TASK GOAL:
Exact copy, pictures excluded: please retype every record below.

DATA FOR REVIEW:
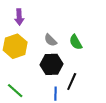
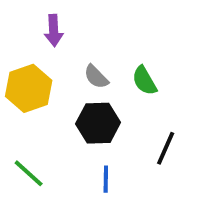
purple arrow: (19, 17) -> (54, 30), moved
black line: (72, 82) -> (166, 148), moved

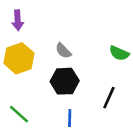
purple arrow: (54, 30) -> (18, 20), moved
green semicircle: (144, 81) -> (119, 53), moved, turned -36

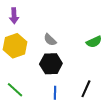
green semicircle: (119, 53) -> (94, 42), turned -49
black line: (109, 98) -> (86, 89), moved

OUTPUT:
purple arrow: (19, 17) -> (54, 30), moved
black line: (72, 82) -> (166, 148), moved

purple arrow: (54, 30) -> (18, 20), moved
green semicircle: (144, 81) -> (119, 53), moved, turned -36

green semicircle: (119, 53) -> (94, 42), turned -49
black line: (109, 98) -> (86, 89), moved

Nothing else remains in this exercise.